[EXERCISE REQUIREMENTS] Nothing but the lines below between the line holding "camera: 70 degrees right, 5 degrees up" and the line holding "red cone [251,242,311,319]", inclusive, should appear in the answer, each set down exactly.

[TASK INPUTS]
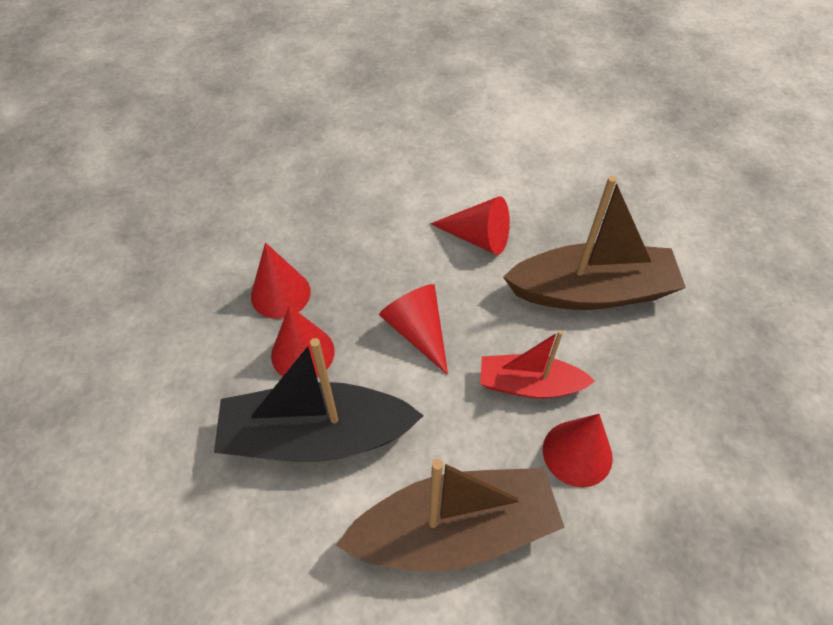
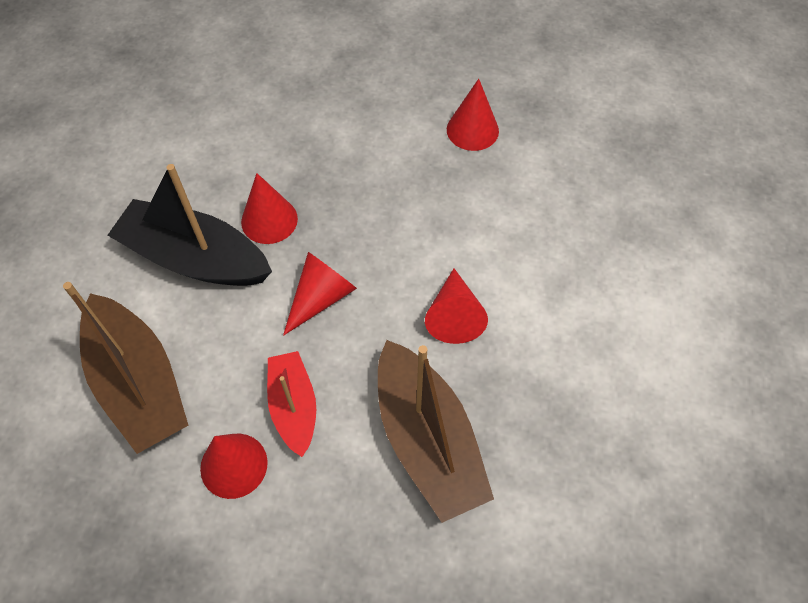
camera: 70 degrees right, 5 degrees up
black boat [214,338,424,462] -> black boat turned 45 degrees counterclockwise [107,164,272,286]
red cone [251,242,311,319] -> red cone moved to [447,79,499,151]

==

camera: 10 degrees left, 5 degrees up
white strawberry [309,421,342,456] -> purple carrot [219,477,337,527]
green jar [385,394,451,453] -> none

[THE COMPLETED TASK]
camera: 70 degrees right, 5 degrees up
black boat [214,338,424,462] -> black boat turned 45 degrees counterclockwise [107,164,272,286]
red cone [251,242,311,319] -> red cone moved to [447,79,499,151]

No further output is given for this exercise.